• Work instruction:
I would like each line of the data that holds the word "diode" copied out.

Supplied data below:

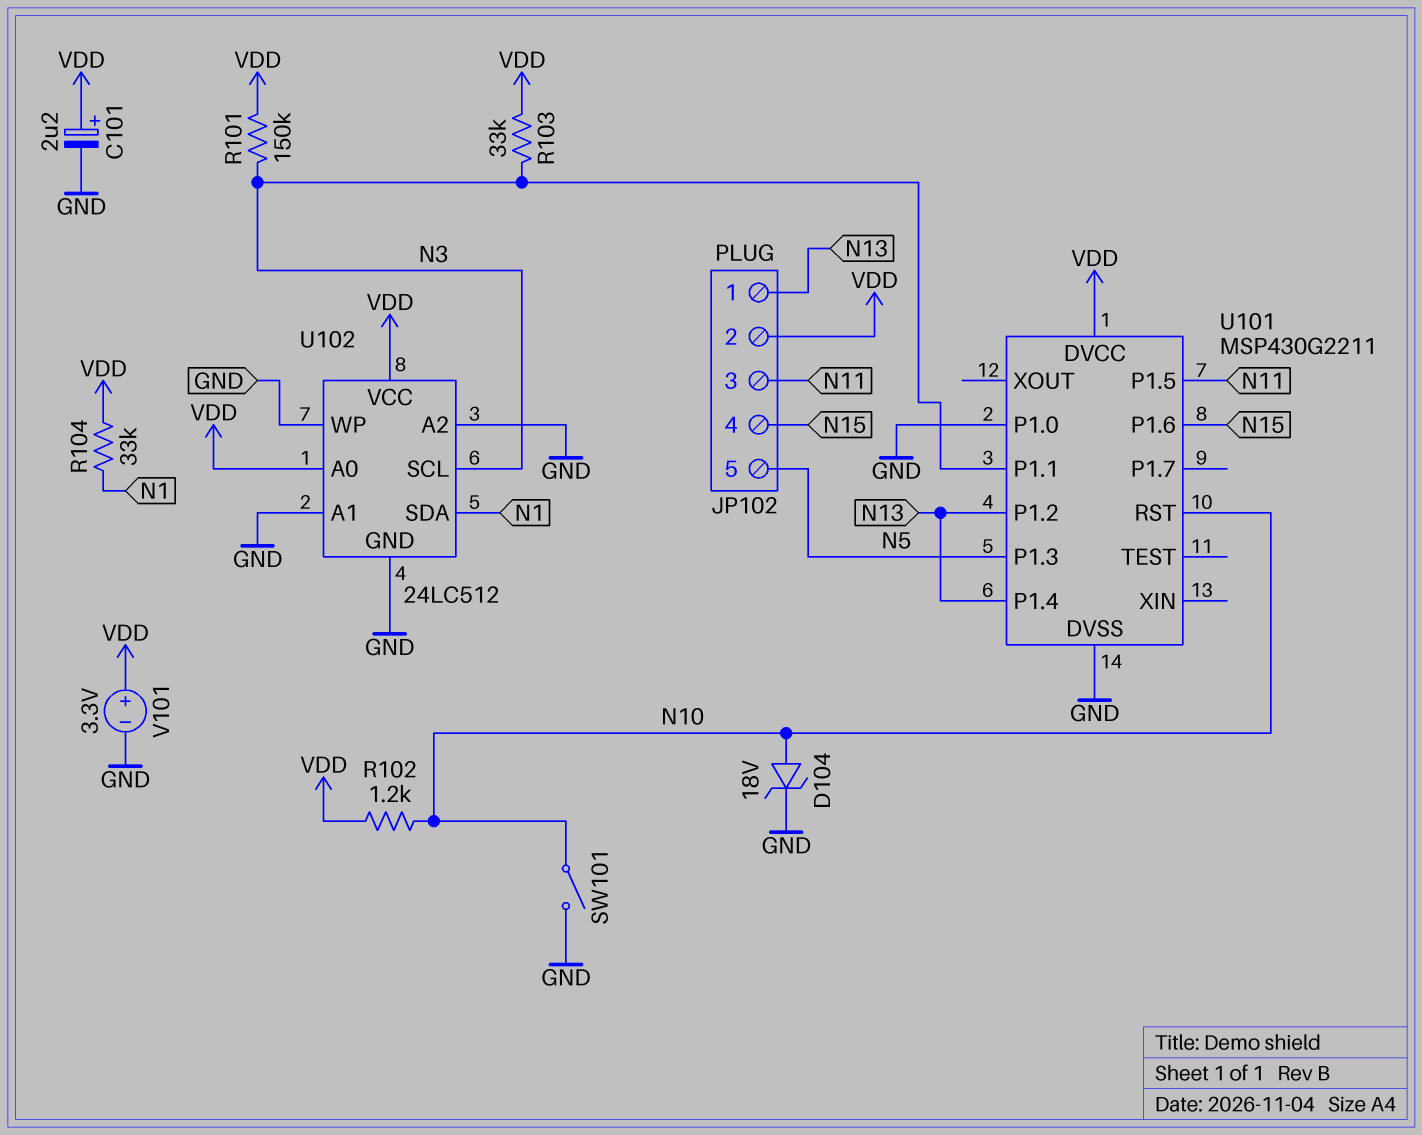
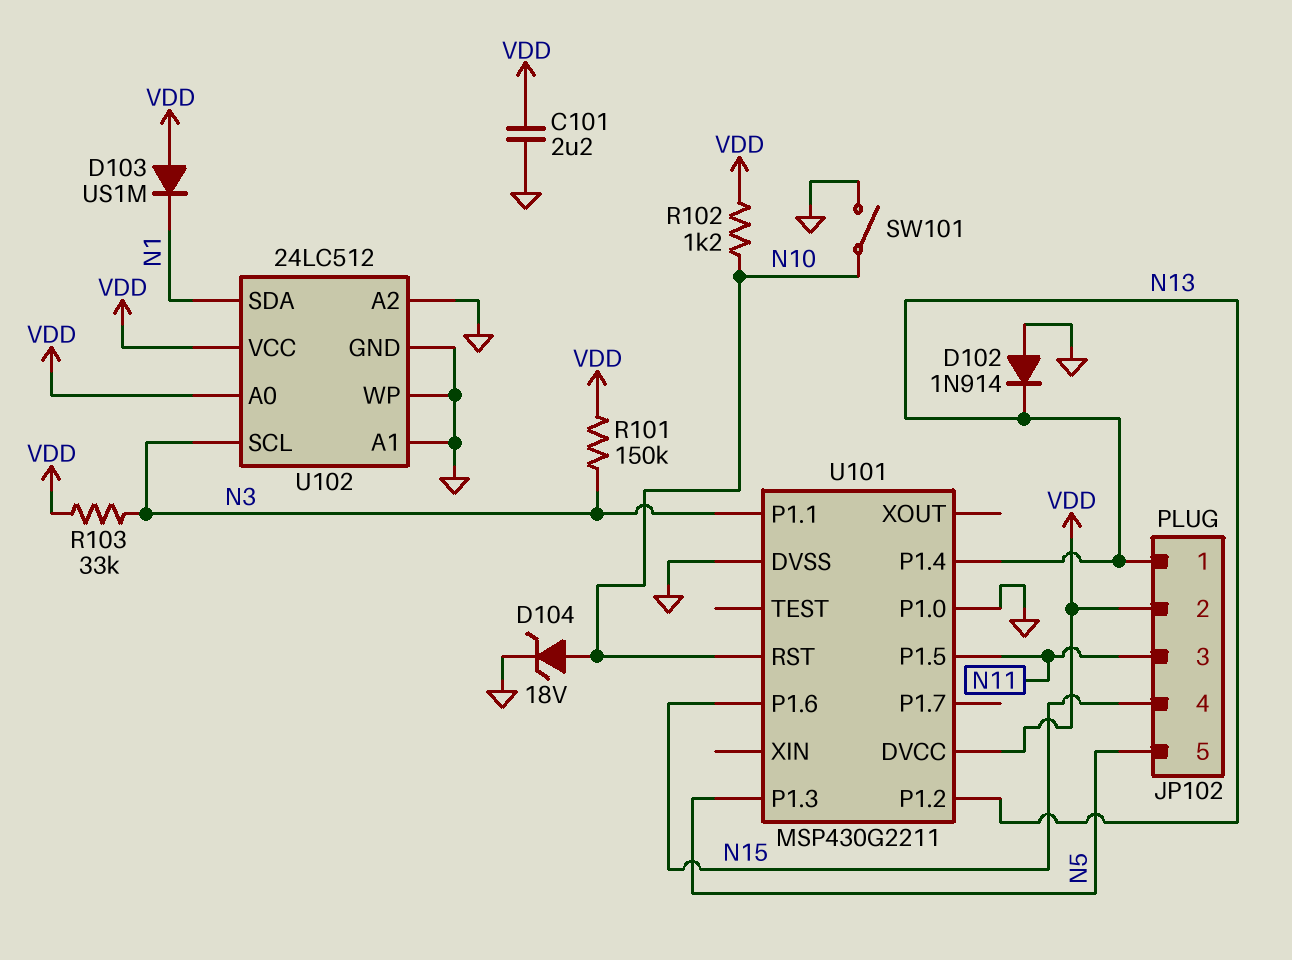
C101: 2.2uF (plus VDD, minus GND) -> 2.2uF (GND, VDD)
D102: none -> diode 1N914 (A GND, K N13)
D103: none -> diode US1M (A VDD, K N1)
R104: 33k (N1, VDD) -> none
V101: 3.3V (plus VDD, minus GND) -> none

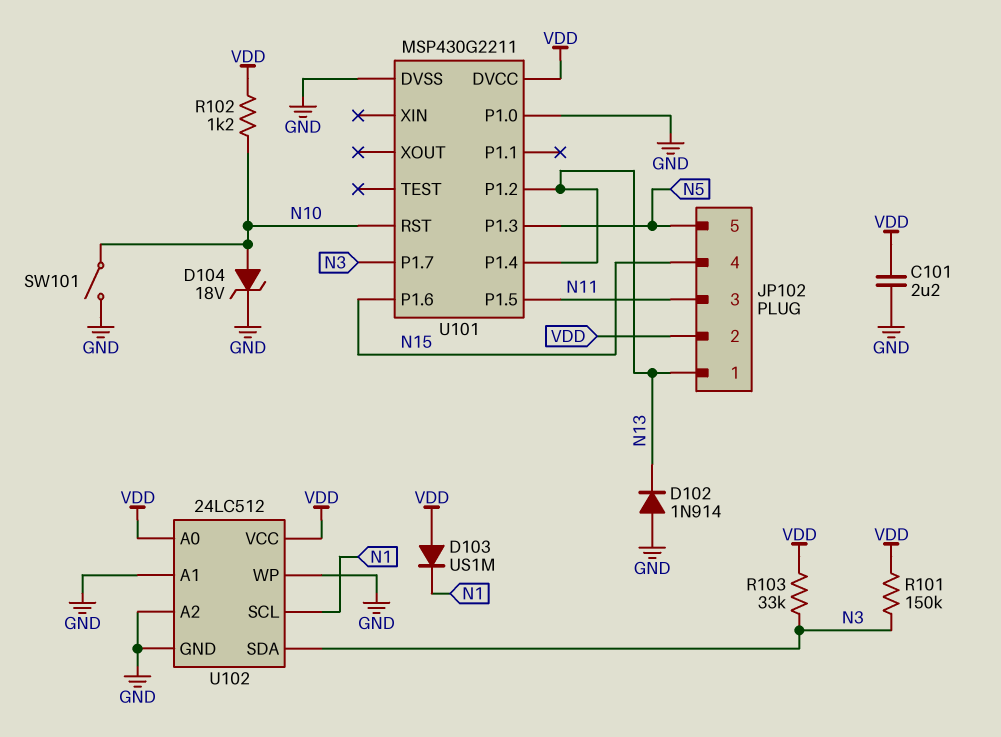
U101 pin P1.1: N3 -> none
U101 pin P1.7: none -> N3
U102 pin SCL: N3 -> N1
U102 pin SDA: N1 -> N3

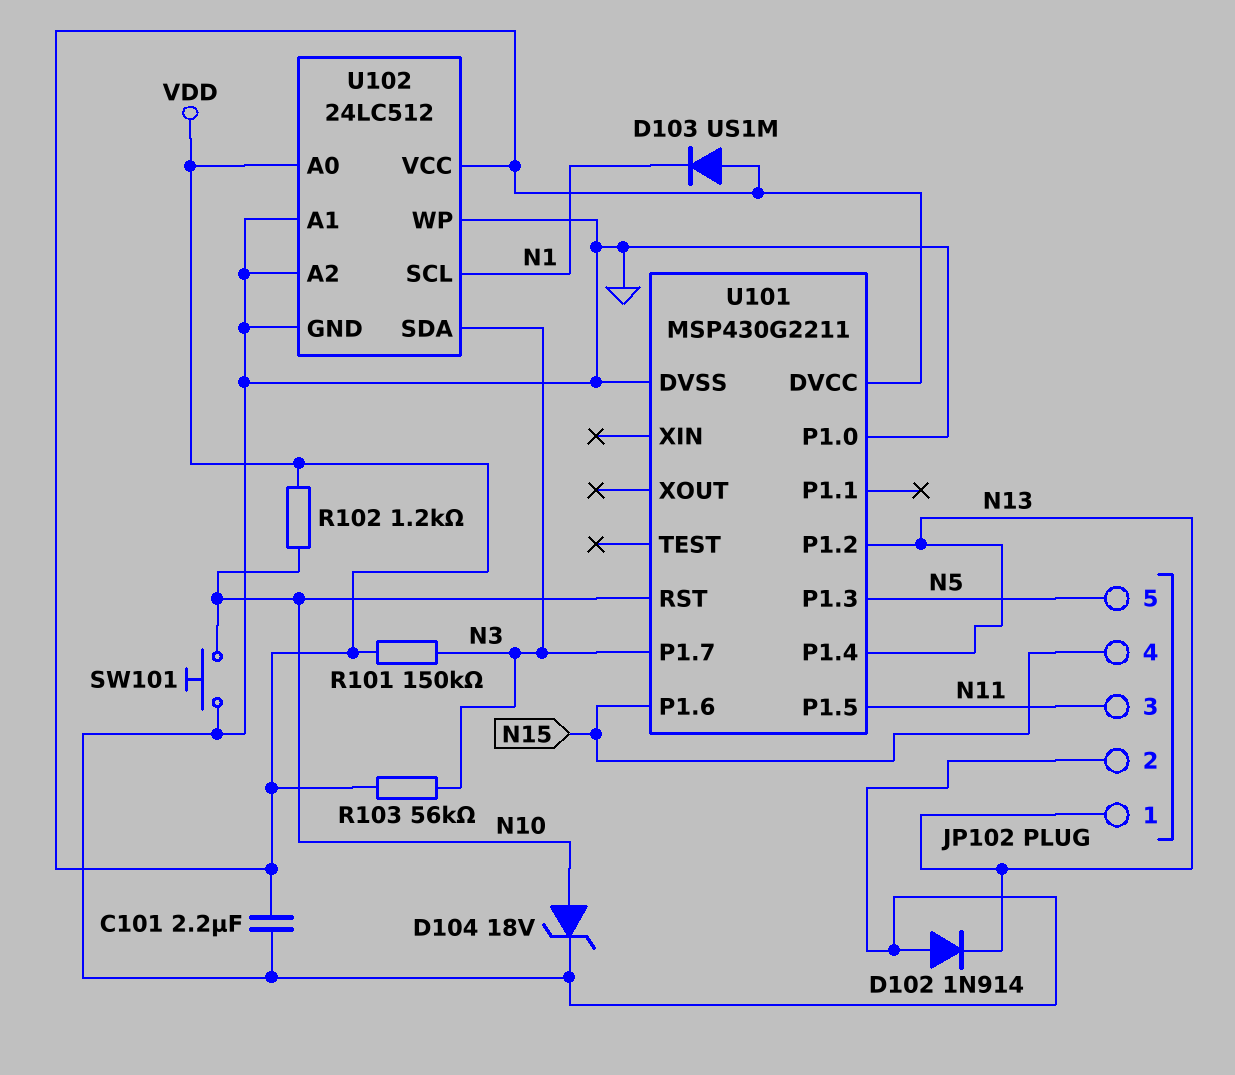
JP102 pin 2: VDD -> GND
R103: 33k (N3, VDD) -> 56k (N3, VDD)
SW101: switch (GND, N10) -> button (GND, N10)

End of Supplied data.

• Problem solution:
D102: none -> diode 1N914 (A GND, K N13)
D103: none -> diode US1M (A VDD, K N1)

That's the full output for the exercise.